Print the whole listing again exactly as it stands, leaving out any images.
***** Data block *****
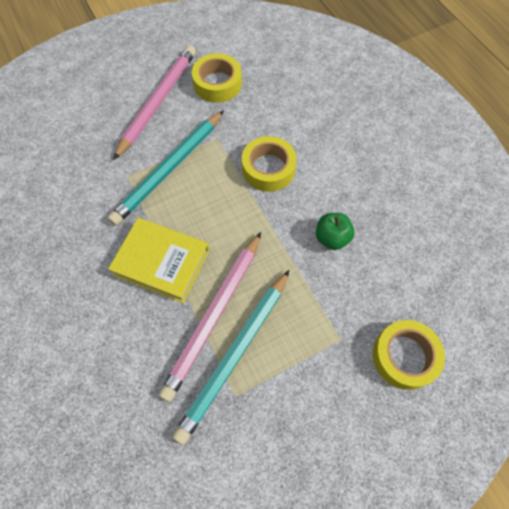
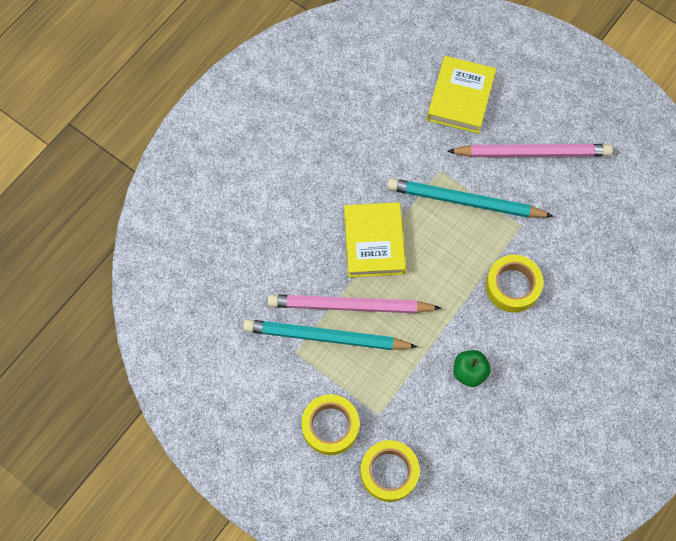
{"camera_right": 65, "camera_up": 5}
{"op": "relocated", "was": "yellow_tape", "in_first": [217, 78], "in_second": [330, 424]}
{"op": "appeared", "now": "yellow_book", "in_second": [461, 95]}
*****
» **Solution**
{"camera_right": 65, "camera_up": 5}
{"op": "relocated", "was": "yellow_tape", "in_first": [217, 78], "in_second": [330, 424]}
{"op": "appeared", "now": "yellow_book", "in_second": [461, 95]}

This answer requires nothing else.